What you should do |
From the line that contains "[(452,192),(517,191),(517,158),(452,159),(452,192)]" through the last line of the data, copy everything exactly and nothing else, omitting the pictures.

Input records |
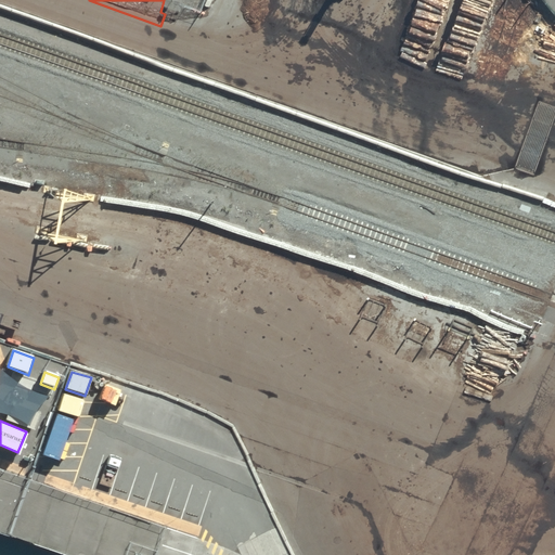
[(60,452),(42,447),(37,463),(54,468),(60,452)]
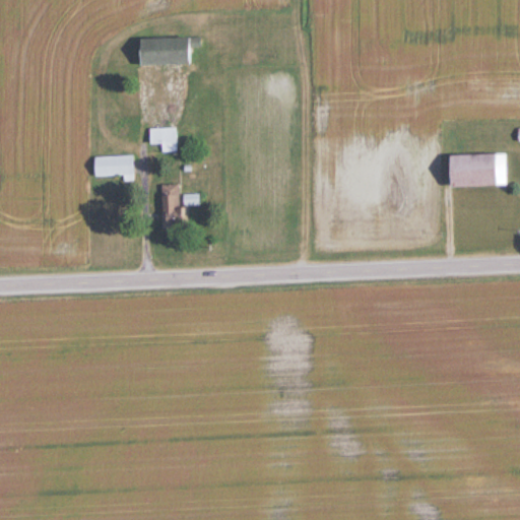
[(181,66),(181,39),(132,39),(132,66),(181,66)]
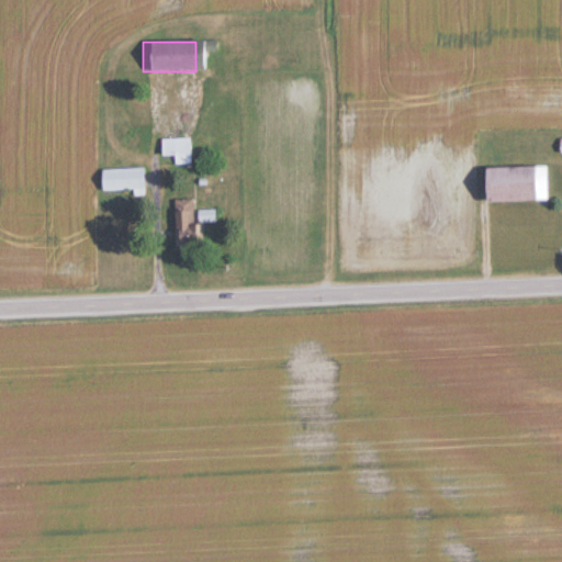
[(172,165),(191,165),(191,141),(158,141),(158,157),(172,157),(172,165)]
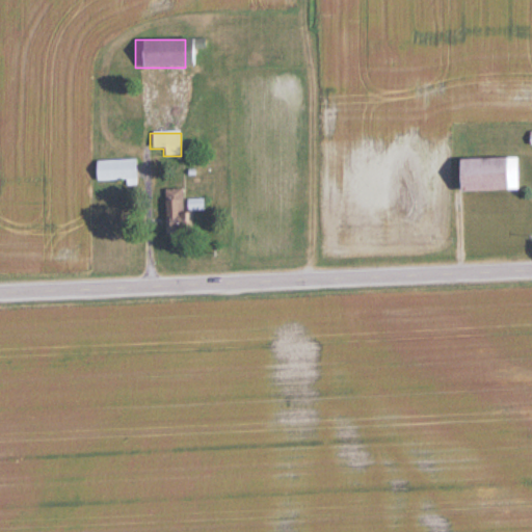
[(452,192),(517,191),(517,158),(452,159),(452,192)]
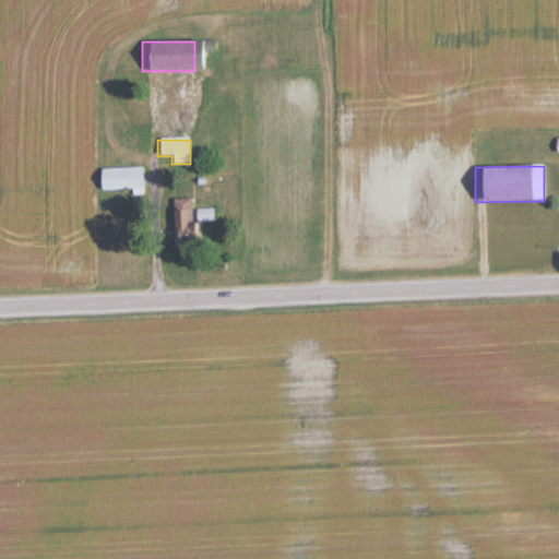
[(131,191),(131,194),(144,194),(144,169),(97,169),(97,191),(131,191)]
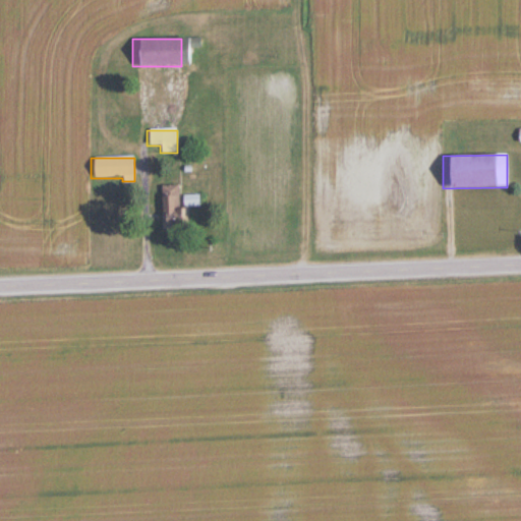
[(159,229),(185,230),(185,209),(177,209),(177,186),(160,186),(159,229)]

Output for this task |
[(452,192),(517,191),(517,158),(452,159),(452,192)]
[(131,191),(131,194),(144,194),(144,169),(97,169),(97,191),(131,191)]
[(159,229),(185,230),(185,209),(177,209),(177,186),(160,186),(159,229)]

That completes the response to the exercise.